Segment Open
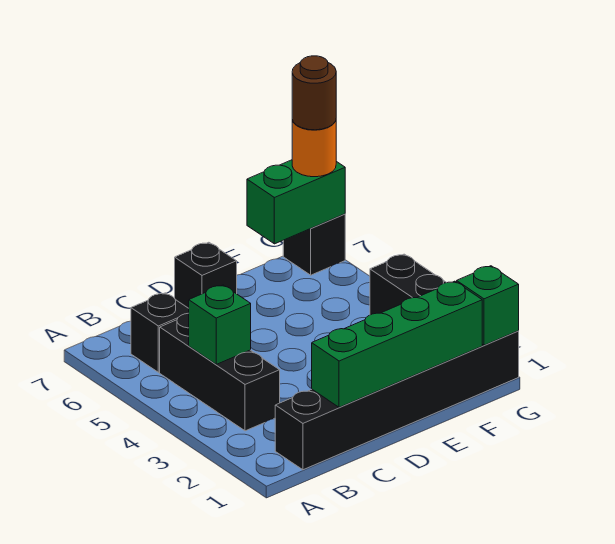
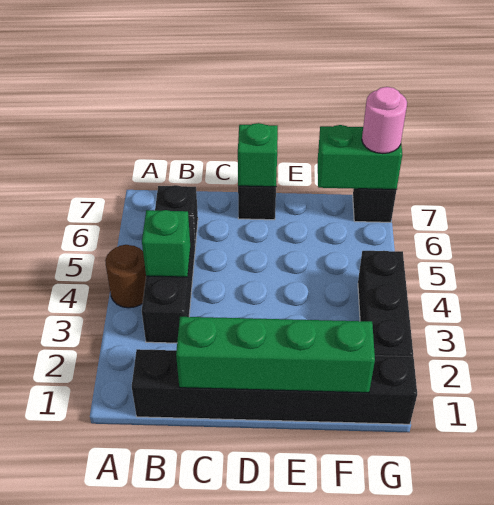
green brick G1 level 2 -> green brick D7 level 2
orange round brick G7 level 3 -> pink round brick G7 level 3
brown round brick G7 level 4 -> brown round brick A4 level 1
Segment Closed
» **PROBLEM TO WORK ON**: Since the pictures are not wanted, transcribe only the rest of the material above, exactly as it stands.

» **EXPECTED ANSWER**:
green brick G1 level 2 -> green brick D7 level 2
orange round brick G7 level 3 -> pink round brick G7 level 3
brown round brick G7 level 4 -> brown round brick A4 level 1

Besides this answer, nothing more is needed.